▶ _TASK DATA_:

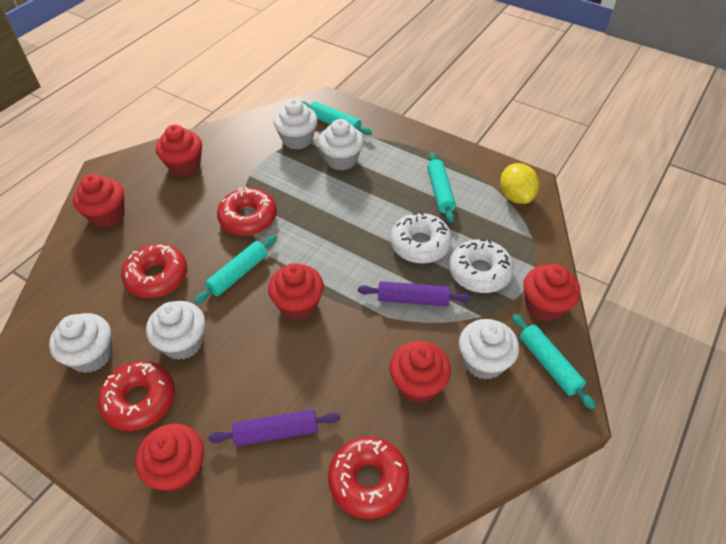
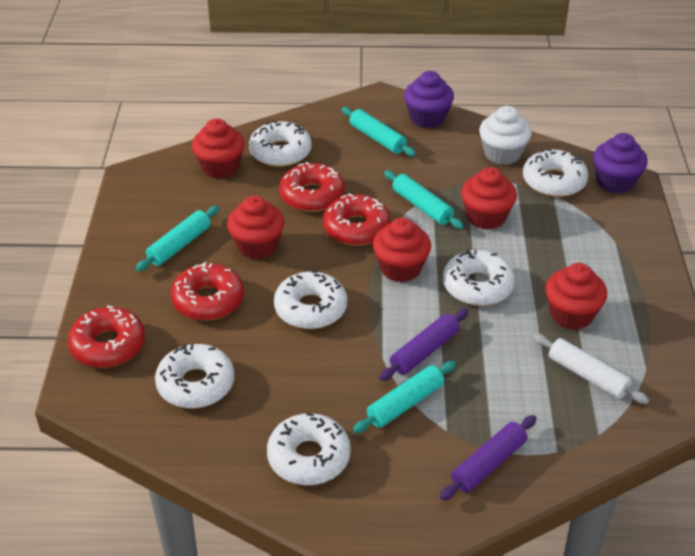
purple cupcake: 0 -> 2
red cupcake: 6 -> 5
white cupcake: 5 -> 1
white donut: 2 -> 6
white rolling pin: 0 -> 1
yellow lemon: 1 -> 0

▶ _TRY IT_: Copy out exactly the lines from the one containing "white cupcake: 5 -> 1" through the last line above, keeping both end lines.

▶ _EXERCISE RESULT_:
white cupcake: 5 -> 1
white donut: 2 -> 6
white rolling pin: 0 -> 1
yellow lemon: 1 -> 0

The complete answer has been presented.